▶ **TASK OBJECTIVE**
Would you return the listing that follows exactly, leaving its pictures behind?
┌─ TASK INPUT
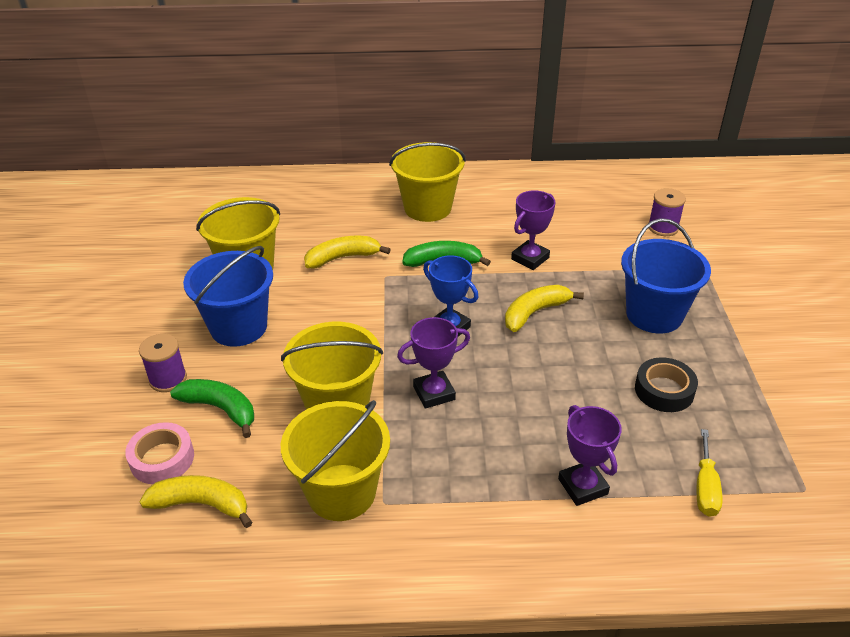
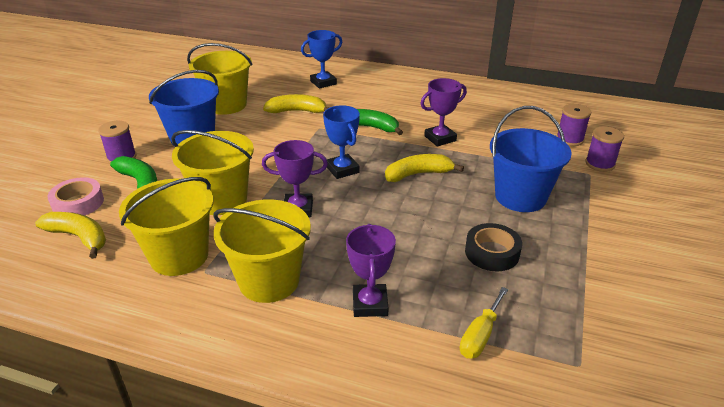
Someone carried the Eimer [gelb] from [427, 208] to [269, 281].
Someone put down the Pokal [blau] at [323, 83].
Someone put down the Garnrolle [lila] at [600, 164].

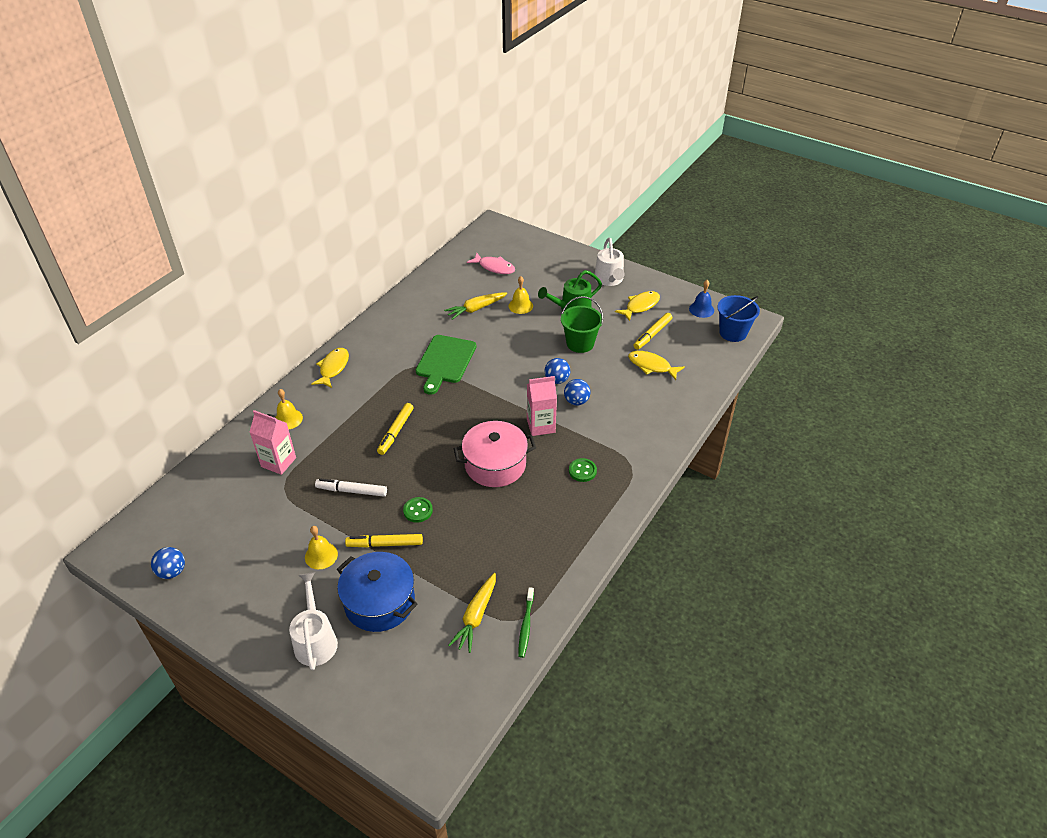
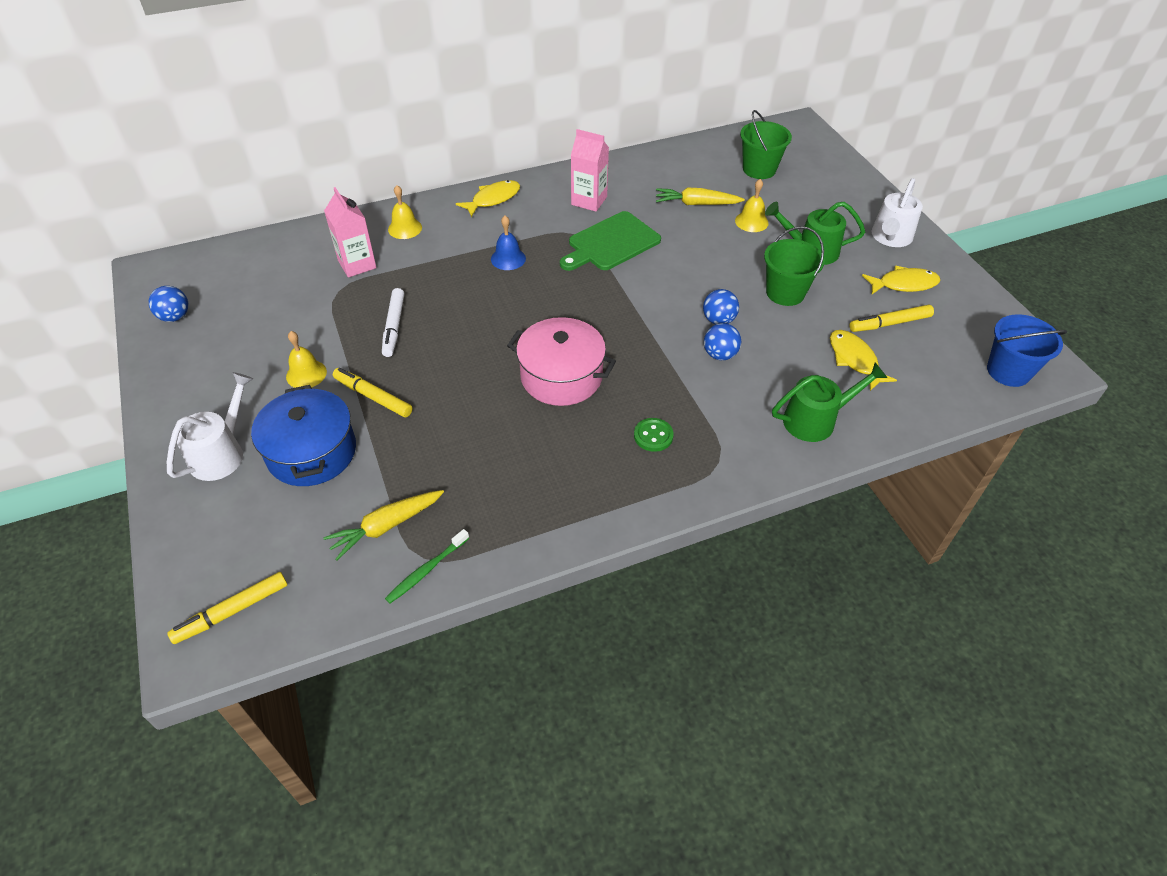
Someone swapped the Fisch [rosa] at [494, 267] for the Eimer [grün] at [759, 169].
Someone carried the Glocke [blau] from [701, 309] to [508, 258].
Someone carried the Getränkekarton [rosa] from [541, 426] to [589, 201].
Someone carried the Filzstift [gelb] from [396, 432] to [232, 612].
Someone rotated the Filzstift [weiß] at [351, 491] by 135 degrees counterclockwise.
Someone took away the Knopf [grün] at [418, 510].
Someone put down the Gießkanne [grün] at [816, 420].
└─
▶ **RESPONSE TO THE EXERCISE**
Someone carried the Eimer [gelb] from [427, 208] to [269, 281].
Someone put down the Pokal [blau] at [323, 83].
Someone put down the Garnrolle [lila] at [600, 164].

Someone swapped the Fisch [rosa] at [494, 267] for the Eimer [grün] at [759, 169].
Someone carried the Glocke [blau] from [701, 309] to [508, 258].
Someone carried the Getränkekarton [rosa] from [541, 426] to [589, 201].
Someone carried the Filzstift [gelb] from [396, 432] to [232, 612].
Someone rotated the Filzstift [weiß] at [351, 491] by 135 degrees counterclockwise.
Someone took away the Knopf [grün] at [418, 510].
Someone put down the Gießkanne [grün] at [816, 420].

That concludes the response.